Collected data
# # # # #
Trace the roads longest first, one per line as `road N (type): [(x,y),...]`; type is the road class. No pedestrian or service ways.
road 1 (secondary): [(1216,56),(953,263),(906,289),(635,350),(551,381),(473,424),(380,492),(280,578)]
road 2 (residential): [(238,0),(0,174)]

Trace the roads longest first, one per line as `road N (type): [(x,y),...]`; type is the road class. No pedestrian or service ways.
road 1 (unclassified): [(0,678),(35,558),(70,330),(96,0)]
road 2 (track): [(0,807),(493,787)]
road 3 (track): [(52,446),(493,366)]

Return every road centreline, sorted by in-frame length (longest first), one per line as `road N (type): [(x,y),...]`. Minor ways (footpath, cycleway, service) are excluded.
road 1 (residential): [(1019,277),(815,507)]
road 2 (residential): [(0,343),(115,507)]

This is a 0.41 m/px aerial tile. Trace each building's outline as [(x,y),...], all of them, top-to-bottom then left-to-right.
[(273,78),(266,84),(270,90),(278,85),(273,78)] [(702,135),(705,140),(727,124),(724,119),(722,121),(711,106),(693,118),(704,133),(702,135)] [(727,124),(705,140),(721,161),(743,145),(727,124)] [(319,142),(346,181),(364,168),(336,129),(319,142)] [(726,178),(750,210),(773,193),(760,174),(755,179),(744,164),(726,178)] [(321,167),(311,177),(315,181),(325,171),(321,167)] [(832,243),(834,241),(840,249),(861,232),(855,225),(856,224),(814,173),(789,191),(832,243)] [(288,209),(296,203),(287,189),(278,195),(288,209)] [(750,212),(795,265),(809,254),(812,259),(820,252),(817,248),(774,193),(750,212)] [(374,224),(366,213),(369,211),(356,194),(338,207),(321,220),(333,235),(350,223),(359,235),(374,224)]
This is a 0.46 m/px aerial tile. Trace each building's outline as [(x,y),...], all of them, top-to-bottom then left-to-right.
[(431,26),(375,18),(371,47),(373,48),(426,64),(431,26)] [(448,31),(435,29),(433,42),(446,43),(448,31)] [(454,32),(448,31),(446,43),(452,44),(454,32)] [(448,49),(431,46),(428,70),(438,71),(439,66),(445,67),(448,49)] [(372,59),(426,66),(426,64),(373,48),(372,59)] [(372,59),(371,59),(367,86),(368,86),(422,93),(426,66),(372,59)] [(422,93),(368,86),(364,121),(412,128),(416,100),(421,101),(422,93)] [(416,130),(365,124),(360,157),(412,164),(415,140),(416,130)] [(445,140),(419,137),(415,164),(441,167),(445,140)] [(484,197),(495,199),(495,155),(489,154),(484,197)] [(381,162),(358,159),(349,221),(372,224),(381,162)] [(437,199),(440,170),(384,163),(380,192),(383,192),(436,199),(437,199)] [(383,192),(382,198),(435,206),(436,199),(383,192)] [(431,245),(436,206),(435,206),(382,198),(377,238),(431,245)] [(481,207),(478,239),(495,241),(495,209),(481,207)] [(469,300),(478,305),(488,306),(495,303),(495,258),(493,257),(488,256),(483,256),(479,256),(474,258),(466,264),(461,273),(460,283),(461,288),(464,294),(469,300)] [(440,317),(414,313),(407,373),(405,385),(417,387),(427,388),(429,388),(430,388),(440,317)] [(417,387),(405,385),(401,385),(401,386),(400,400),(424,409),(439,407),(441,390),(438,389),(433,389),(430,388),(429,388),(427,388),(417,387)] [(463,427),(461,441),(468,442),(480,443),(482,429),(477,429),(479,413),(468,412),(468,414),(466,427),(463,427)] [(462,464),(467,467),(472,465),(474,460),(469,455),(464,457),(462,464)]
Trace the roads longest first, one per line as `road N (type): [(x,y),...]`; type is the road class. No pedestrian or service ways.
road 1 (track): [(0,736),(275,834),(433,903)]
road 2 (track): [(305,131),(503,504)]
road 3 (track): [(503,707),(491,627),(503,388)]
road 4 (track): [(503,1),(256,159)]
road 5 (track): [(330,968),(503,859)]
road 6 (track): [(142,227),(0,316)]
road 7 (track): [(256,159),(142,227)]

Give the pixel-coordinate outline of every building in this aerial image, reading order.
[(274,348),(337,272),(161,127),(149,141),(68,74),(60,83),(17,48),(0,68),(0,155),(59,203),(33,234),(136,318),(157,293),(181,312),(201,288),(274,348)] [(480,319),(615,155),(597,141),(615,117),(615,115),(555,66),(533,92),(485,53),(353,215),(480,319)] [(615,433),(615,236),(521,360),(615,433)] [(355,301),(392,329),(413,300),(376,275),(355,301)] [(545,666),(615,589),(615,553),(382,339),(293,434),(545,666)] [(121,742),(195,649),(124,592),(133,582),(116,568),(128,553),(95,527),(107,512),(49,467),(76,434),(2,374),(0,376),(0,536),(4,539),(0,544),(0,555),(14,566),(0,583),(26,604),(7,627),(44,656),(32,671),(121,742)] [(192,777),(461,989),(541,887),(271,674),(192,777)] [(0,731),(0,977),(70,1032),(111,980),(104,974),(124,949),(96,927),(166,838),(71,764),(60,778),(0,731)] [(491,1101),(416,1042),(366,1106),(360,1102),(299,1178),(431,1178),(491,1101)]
# # # # #
Your instructions :: Nothing is to be left out; every record above must be repeated exactly.

Task result ::
Trace the roads longest first, one per line as `road N (type): [(x,y),...]`; type is the road class. No pedestrian or service ways.
road 1 (secondary): [(1216,56),(953,263),(906,289),(635,350),(551,381),(473,424),(380,492),(280,578)]
road 2 (residential): [(238,0),(0,174)]

Trace the roads longest first, one per line as `road N (type): [(x,y),...]`; type is the road class. No pedestrian or service ways.
road 1 (unclassified): [(0,678),(35,558),(70,330),(96,0)]
road 2 (track): [(0,807),(493,787)]
road 3 (track): [(52,446),(493,366)]

Return every road centreline, sorted by in-frame length (longest first), one per line as `road N (type): [(x,y),...]`. Minor ways (footpath, cycleway, service) are excluded.
road 1 (residential): [(1019,277),(815,507)]
road 2 (residential): [(0,343),(115,507)]

This is a 0.41 m/px aerial tile. Trace each building's outline as [(x,y),...], all of them, top-to-bottom then left-to-right.
[(273,78),(266,84),(270,90),(278,85),(273,78)] [(702,135),(705,140),(727,124),(724,119),(722,121),(711,106),(693,118),(704,133),(702,135)] [(727,124),(705,140),(721,161),(743,145),(727,124)] [(319,142),(346,181),(364,168),(336,129),(319,142)] [(726,178),(750,210),(773,193),(760,174),(755,179),(744,164),(726,178)] [(321,167),(311,177),(315,181),(325,171),(321,167)] [(832,243),(834,241),(840,249),(861,232),(855,225),(856,224),(814,173),(789,191),(832,243)] [(288,209),(296,203),(287,189),(278,195),(288,209)] [(750,212),(795,265),(809,254),(812,259),(820,252),(817,248),(774,193),(750,212)] [(374,224),(366,213),(369,211),(356,194),(338,207),(321,220),(333,235),(350,223),(359,235),(374,224)]
This is a 0.46 m/px aerial tile. Trace each building's outline as [(x,y),...], all of them, top-to-bottom then left-to-right.
[(431,26),(375,18),(371,47),(373,48),(426,64),(431,26)] [(448,31),(435,29),(433,42),(446,43),(448,31)] [(454,32),(448,31),(446,43),(452,44),(454,32)] [(448,49),(431,46),(428,70),(438,71),(439,66),(445,67),(448,49)] [(372,59),(426,66),(426,64),(373,48),(372,59)] [(372,59),(371,59),(367,86),(368,86),(422,93),(426,66),(372,59)] [(422,93),(368,86),(364,121),(412,128),(416,100),(421,101),(422,93)] [(416,130),(365,124),(360,157),(412,164),(415,140),(416,130)] [(445,140),(419,137),(415,164),(441,167),(445,140)] [(484,197),(495,199),(495,155),(489,154),(484,197)] [(381,162),(358,159),(349,221),(372,224),(381,162)] [(437,199),(440,170),(384,163),(380,192),(383,192),(436,199),(437,199)] [(383,192),(382,198),(435,206),(436,199),(383,192)] [(431,245),(436,206),(435,206),(382,198),(377,238),(431,245)] [(481,207),(478,239),(495,241),(495,209),(481,207)] [(469,300),(478,305),(488,306),(495,303),(495,258),(493,257),(488,256),(483,256),(479,256),(474,258),(466,264),(461,273),(460,283),(461,288),(464,294),(469,300)] [(440,317),(414,313),(407,373),(405,385),(417,387),(427,388),(429,388),(430,388),(440,317)] [(417,387),(405,385),(401,385),(401,386),(400,400),(424,409),(439,407),(441,390),(438,389),(433,389),(430,388),(429,388),(427,388),(417,387)] [(463,427),(461,441),(468,442),(480,443),(482,429),(477,429),(479,413),(468,412),(468,414),(466,427),(463,427)] [(462,464),(467,467),(472,465),(474,460),(469,455),(464,457),(462,464)]
Trace the roads longest first, one per line as `road N (type): [(x,y),...]`; type is the road class. No pedestrian or service ways.
road 1 (track): [(0,736),(275,834),(433,903)]
road 2 (track): [(305,131),(503,504)]
road 3 (track): [(503,707),(491,627),(503,388)]
road 4 (track): [(503,1),(256,159)]
road 5 (track): [(330,968),(503,859)]
road 6 (track): [(142,227),(0,316)]
road 7 (track): [(256,159),(142,227)]

Give the pixel-coordinate outline of every building in this aerial image, reading order.
[(274,348),(337,272),(161,127),(149,141),(68,74),(60,83),(17,48),(0,68),(0,155),(59,203),(33,234),(136,318),(157,293),(181,312),(201,288),(274,348)] [(480,319),(615,155),(597,141),(615,117),(615,115),(555,66),(533,92),(485,53),(353,215),(480,319)] [(615,433),(615,236),(521,360),(615,433)] [(355,301),(392,329),(413,300),(376,275),(355,301)] [(545,666),(615,589),(615,553),(382,339),(293,434),(545,666)] [(121,742),(195,649),(124,592),(133,582),(116,568),(128,553),(95,527),(107,512),(49,467),(76,434),(2,374),(0,376),(0,536),(4,539),(0,544),(0,555),(14,566),(0,583),(26,604),(7,627),(44,656),(32,671),(121,742)] [(192,777),(461,989),(541,887),(271,674),(192,777)] [(0,731),(0,977),(70,1032),(111,980),(104,974),(124,949),(96,927),(166,838),(71,764),(60,778),(0,731)] [(491,1101),(416,1042),(366,1106),(360,1102),(299,1178),(431,1178),(491,1101)]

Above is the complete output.